Records from a data source:
● ● ●

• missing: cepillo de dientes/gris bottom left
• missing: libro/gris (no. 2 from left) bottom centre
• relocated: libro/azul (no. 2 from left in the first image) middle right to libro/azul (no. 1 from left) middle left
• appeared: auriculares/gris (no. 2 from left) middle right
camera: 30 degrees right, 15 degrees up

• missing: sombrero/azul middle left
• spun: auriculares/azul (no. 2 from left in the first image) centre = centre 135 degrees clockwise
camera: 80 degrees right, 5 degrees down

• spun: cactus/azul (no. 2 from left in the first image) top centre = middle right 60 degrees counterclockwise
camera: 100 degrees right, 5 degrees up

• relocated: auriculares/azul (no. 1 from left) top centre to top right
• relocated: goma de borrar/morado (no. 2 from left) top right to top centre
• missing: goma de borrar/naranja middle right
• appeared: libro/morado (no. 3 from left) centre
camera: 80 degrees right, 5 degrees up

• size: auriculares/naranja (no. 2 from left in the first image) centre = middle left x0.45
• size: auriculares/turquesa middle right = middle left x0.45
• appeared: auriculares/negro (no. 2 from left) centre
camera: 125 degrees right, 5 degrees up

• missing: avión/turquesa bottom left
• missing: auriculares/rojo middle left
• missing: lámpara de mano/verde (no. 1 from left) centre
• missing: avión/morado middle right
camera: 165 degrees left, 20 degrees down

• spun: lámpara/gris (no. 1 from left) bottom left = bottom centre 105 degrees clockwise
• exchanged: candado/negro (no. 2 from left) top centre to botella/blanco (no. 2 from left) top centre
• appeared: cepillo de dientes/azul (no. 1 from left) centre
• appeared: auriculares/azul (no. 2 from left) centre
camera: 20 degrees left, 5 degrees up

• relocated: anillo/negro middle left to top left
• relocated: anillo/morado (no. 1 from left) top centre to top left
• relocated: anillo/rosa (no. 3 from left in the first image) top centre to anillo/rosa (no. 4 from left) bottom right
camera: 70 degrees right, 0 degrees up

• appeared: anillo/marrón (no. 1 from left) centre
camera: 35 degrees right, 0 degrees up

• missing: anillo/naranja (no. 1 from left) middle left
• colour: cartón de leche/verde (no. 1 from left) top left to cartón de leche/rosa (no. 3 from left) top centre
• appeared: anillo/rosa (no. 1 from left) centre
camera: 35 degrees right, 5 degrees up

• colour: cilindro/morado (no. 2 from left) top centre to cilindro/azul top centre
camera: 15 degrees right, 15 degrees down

● ● ●

> **What to do**: Copy the data. Make sure every line matches exactly.

> **Task answer**:
• missing: cepillo de dientes/gris bottom left
• missing: libro/gris (no. 2 from left) bottom centre
• relocated: libro/azul (no. 2 from left in the first image) middle right to libro/azul (no. 1 from left) middle left
• appeared: auriculares/gris (no. 2 from left) middle right
camera: 30 degrees right, 15 degrees up

• missing: sombrero/azul middle left
• spun: auriculares/azul (no. 2 from left in the first image) centre = centre 135 degrees clockwise
camera: 80 degrees right, 5 degrees down

• spun: cactus/azul (no. 2 from left in the first image) top centre = middle right 60 degrees counterclockwise
camera: 100 degrees right, 5 degrees up

• relocated: auriculares/azul (no. 1 from left) top centre to top right
• relocated: goma de borrar/morado (no. 2 from left) top right to top centre
• missing: goma de borrar/naranja middle right
• appeared: libro/morado (no. 3 from left) centre
camera: 80 degrees right, 5 degrees up

• size: auriculares/naranja (no. 2 from left in the first image) centre = middle left x0.45
• size: auriculares/turquesa middle right = middle left x0.45
• appeared: auriculares/negro (no. 2 from left) centre
camera: 125 degrees right, 5 degrees up

• missing: avión/turquesa bottom left
• missing: auriculares/rojo middle left
• missing: lámpara de mano/verde (no. 1 from left) centre
• missing: avión/morado middle right
camera: 165 degrees left, 20 degrees down

• spun: lámpara/gris (no. 1 from left) bottom left = bottom centre 105 degrees clockwise
• exchanged: candado/negro (no. 2 from left) top centre to botella/blanco (no. 2 from left) top centre
• appeared: cepillo de dientes/azul (no. 1 from left) centre
• appeared: auriculares/azul (no. 2 from left) centre
camera: 20 degrees left, 5 degrees up

• relocated: anillo/negro middle left to top left
• relocated: anillo/morado (no. 1 from left) top centre to top left
• relocated: anillo/rosa (no. 3 from left in the first image) top centre to anillo/rosa (no. 4 from left) bottom right
camera: 70 degrees right, 0 degrees up

• appeared: anillo/marrón (no. 1 from left) centre
camera: 35 degrees right, 0 degrees up

• missing: anillo/naranja (no. 1 from left) middle left
• colour: cartón de leche/verde (no. 1 from left) top left to cartón de leche/rosa (no. 3 from left) top centre
• appeared: anillo/rosa (no. 1 from left) centre
camera: 35 degrees right, 5 degrees up

• colour: cilindro/morado (no. 2 from left) top centre to cilindro/azul top centre
camera: 15 degrees right, 15 degrees down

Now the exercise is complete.